DESCRIPTION OF THE TASK =>
Restate word for word the lines below that run from the one holding "C3: 1.5uF (SIG26, VIN) -> none" through the one holding "U9 pin K: VDD -> GND", inclusive. Pictures don't belong in the copy.

EXTRACTED DATA =>

# # #

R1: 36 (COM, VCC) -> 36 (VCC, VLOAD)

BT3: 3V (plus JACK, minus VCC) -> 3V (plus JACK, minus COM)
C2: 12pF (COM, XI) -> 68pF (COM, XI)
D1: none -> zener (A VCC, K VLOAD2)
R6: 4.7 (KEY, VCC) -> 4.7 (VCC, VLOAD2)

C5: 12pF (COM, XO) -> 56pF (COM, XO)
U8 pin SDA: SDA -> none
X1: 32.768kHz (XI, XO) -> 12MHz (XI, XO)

# # #

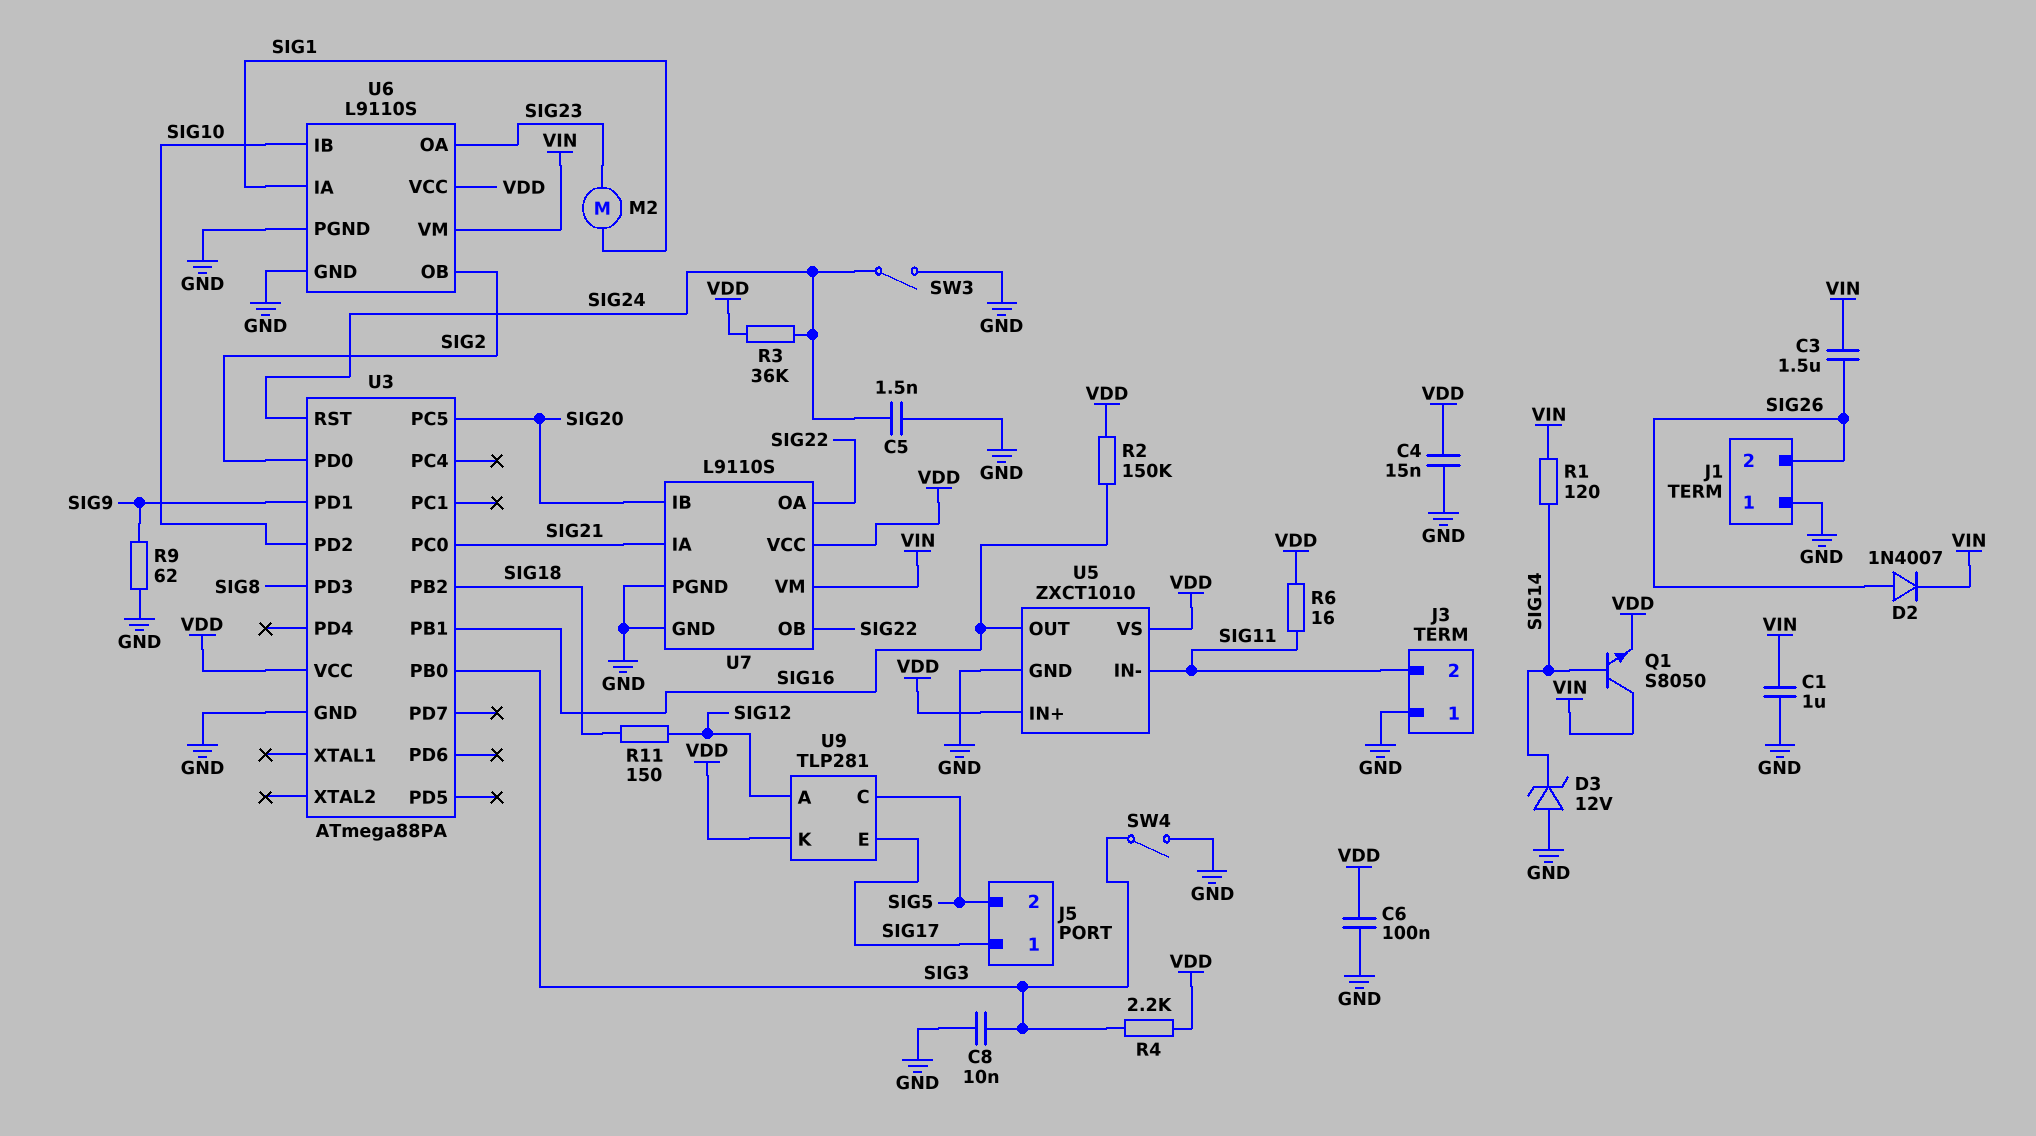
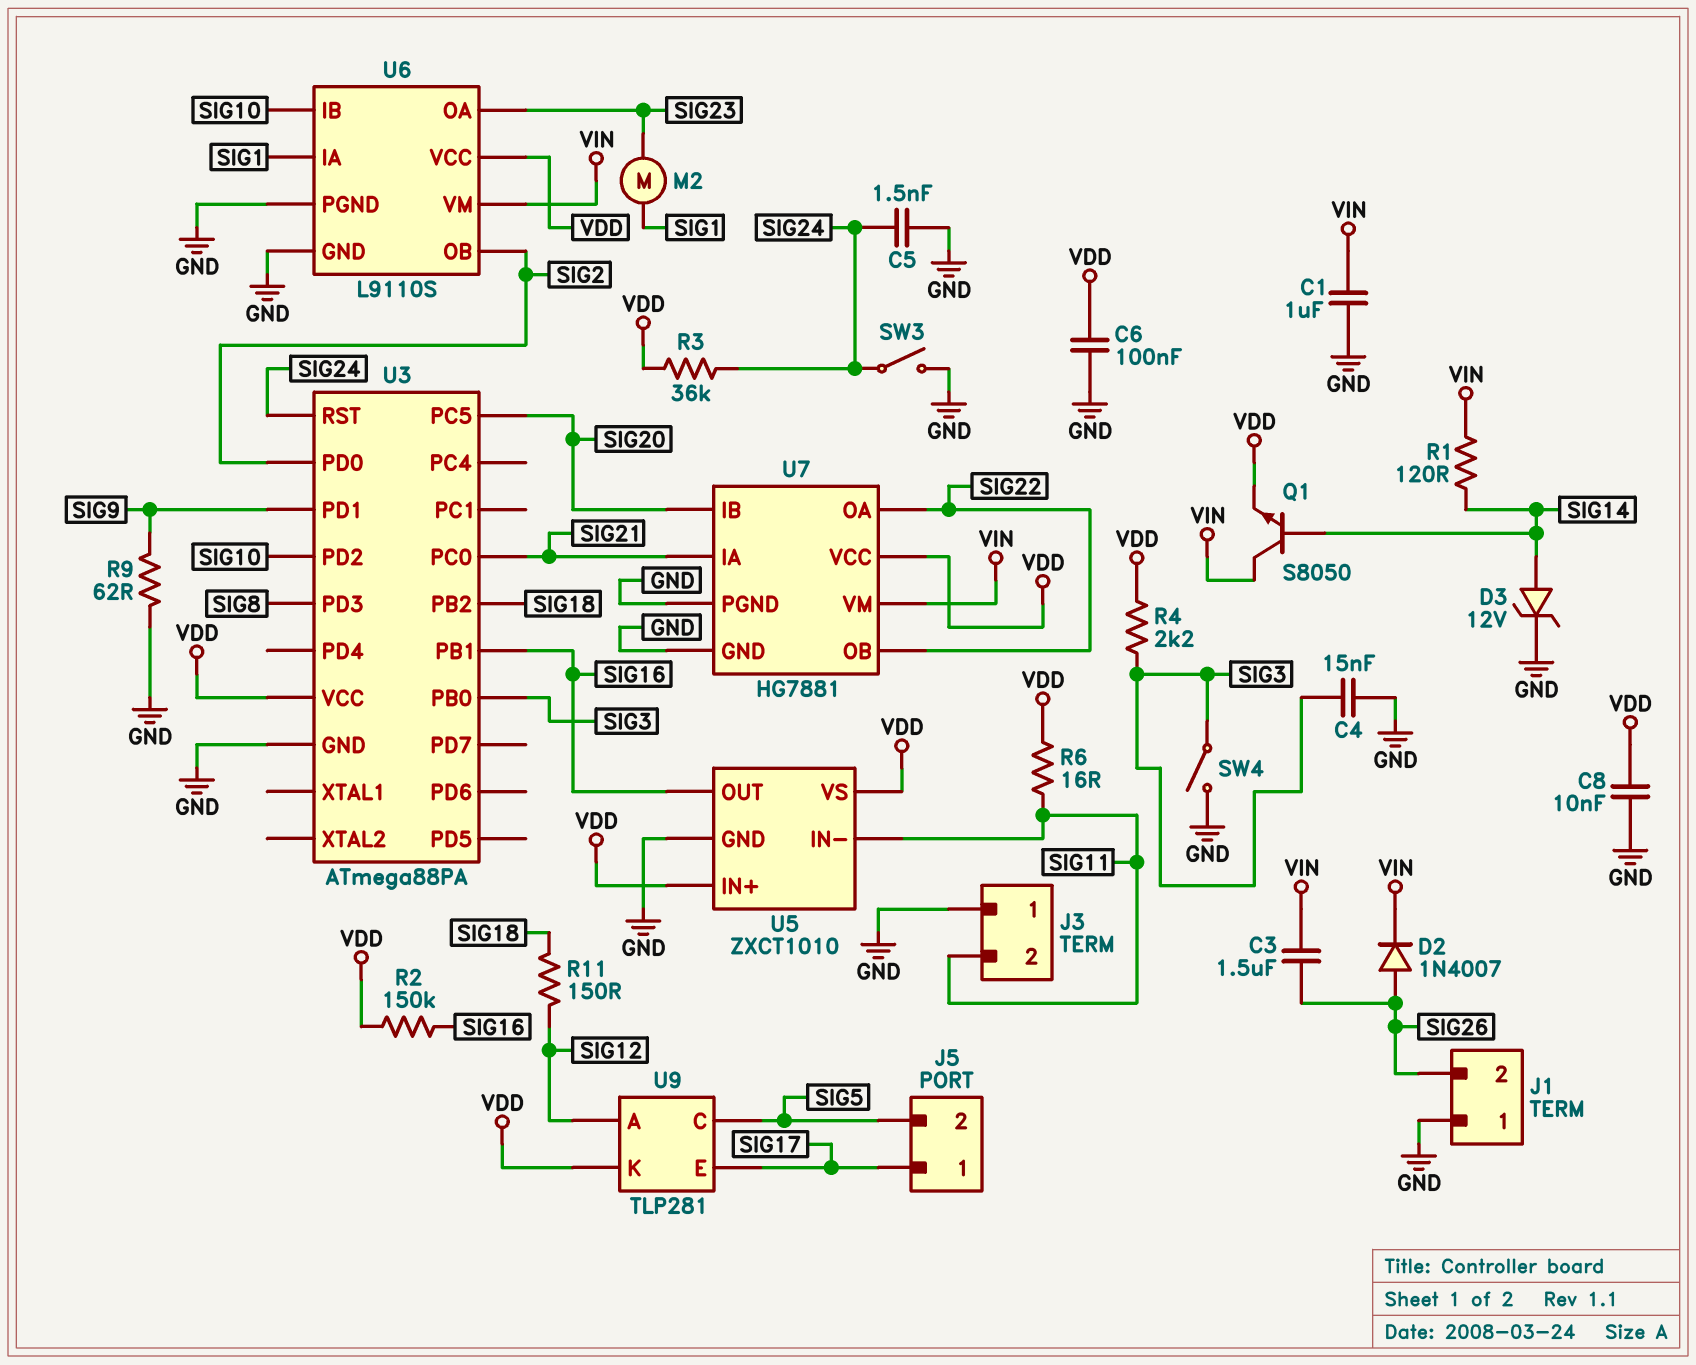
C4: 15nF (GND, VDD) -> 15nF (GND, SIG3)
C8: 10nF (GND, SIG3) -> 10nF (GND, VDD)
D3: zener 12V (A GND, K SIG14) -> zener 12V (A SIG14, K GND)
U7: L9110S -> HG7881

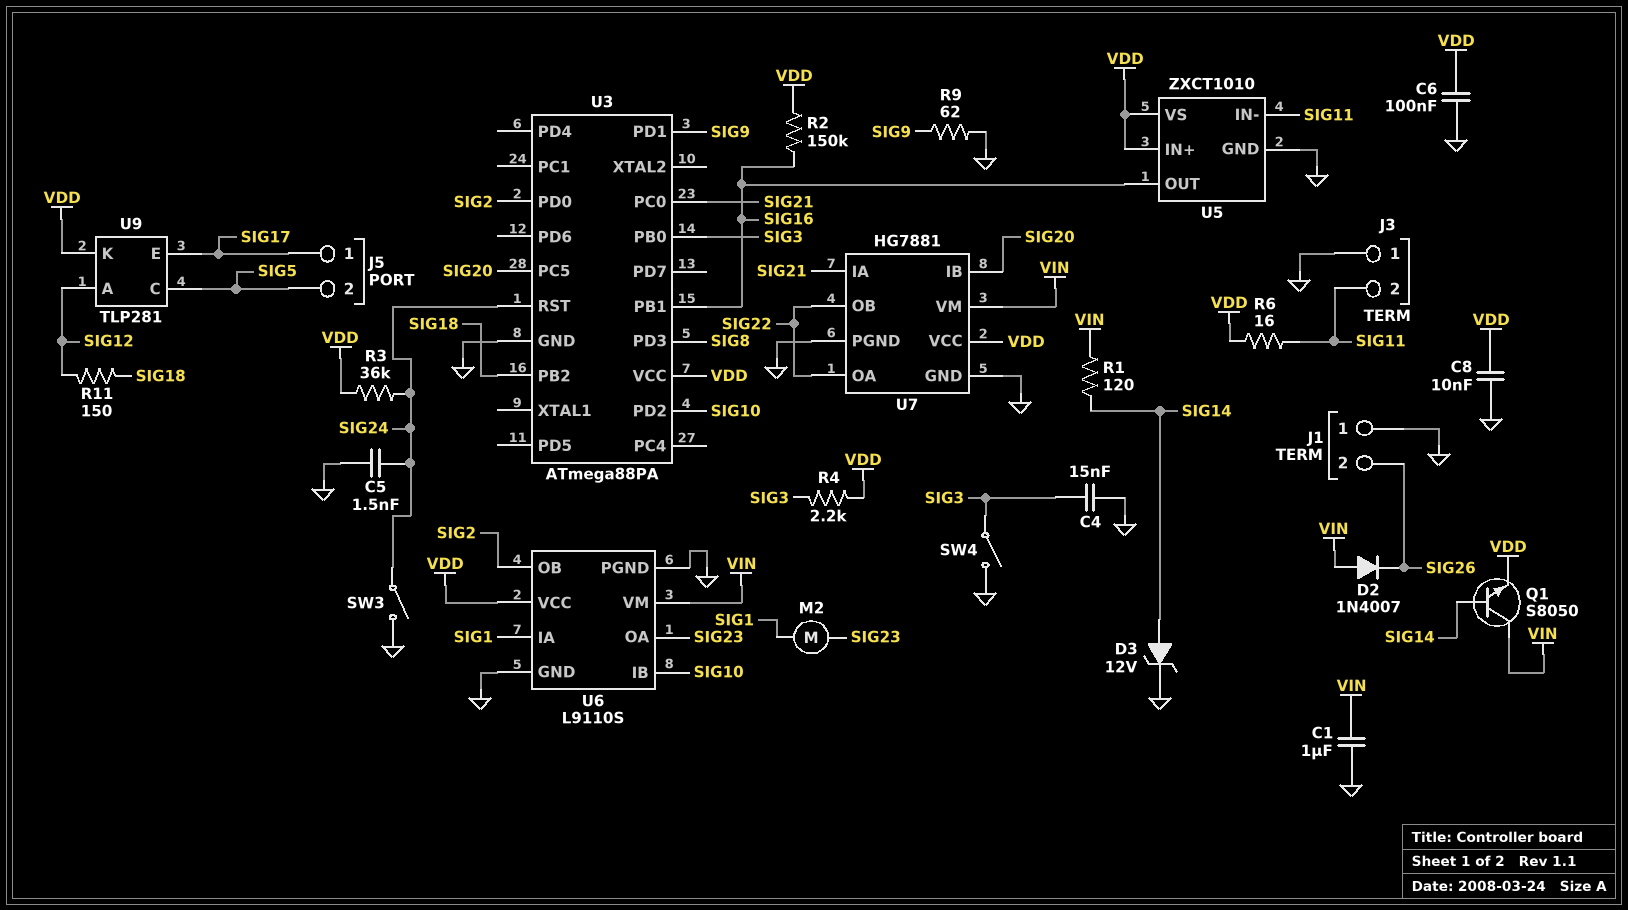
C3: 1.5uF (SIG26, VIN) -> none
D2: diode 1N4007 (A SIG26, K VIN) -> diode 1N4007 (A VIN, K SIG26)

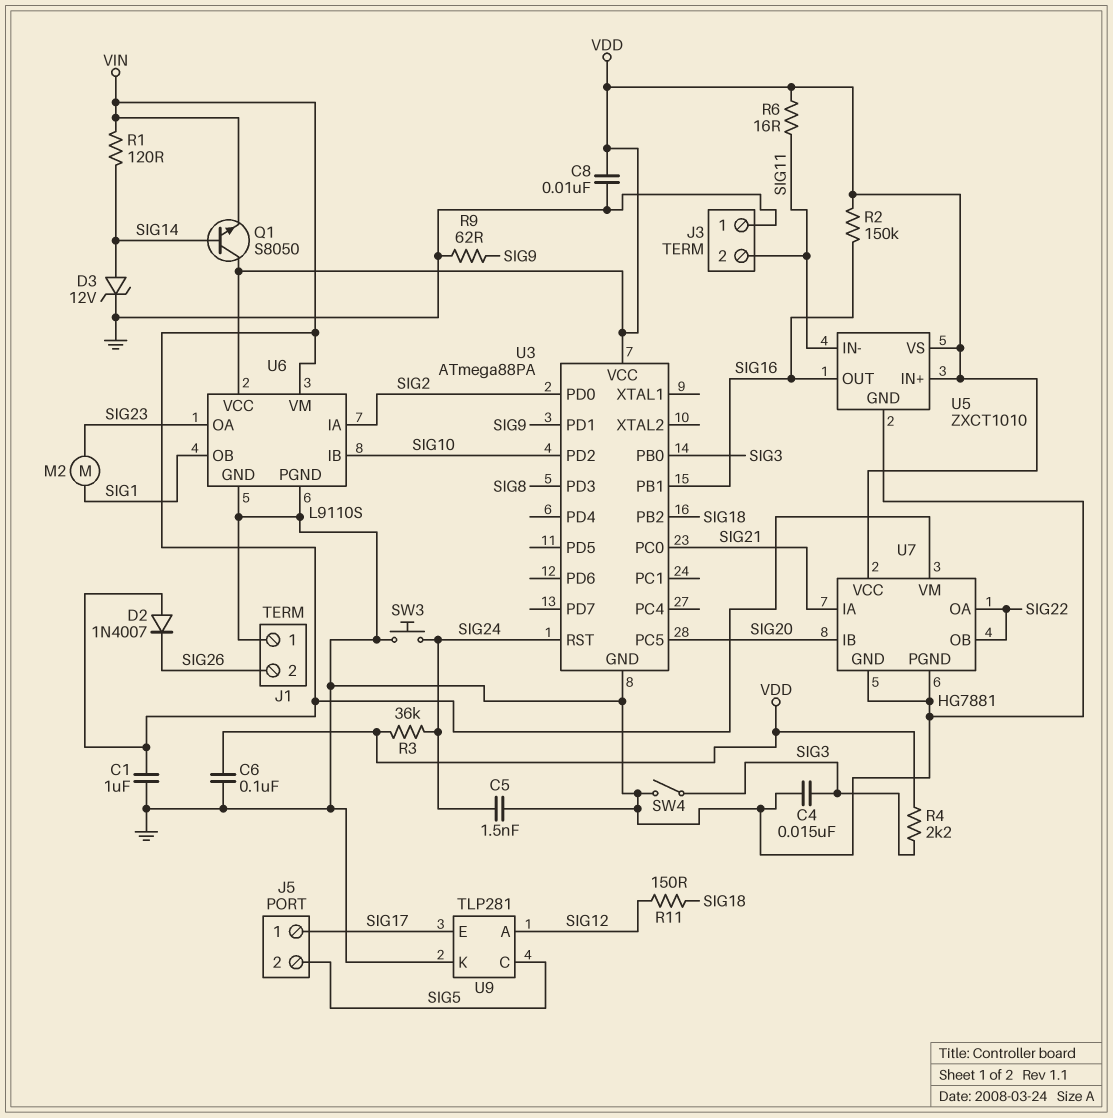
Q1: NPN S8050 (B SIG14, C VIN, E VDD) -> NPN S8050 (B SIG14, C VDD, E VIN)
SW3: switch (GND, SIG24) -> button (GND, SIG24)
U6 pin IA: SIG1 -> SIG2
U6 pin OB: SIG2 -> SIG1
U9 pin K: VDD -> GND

# # #

WRITTEN RESPONSE =>
C3: 1.5uF (SIG26, VIN) -> none
D2: diode 1N4007 (A SIG26, K VIN) -> diode 1N4007 (A VIN, K SIG26)

Q1: NPN S8050 (B SIG14, C VIN, E VDD) -> NPN S8050 (B SIG14, C VDD, E VIN)
SW3: switch (GND, SIG24) -> button (GND, SIG24)
U6 pin IA: SIG1 -> SIG2
U6 pin OB: SIG2 -> SIG1
U9 pin K: VDD -> GND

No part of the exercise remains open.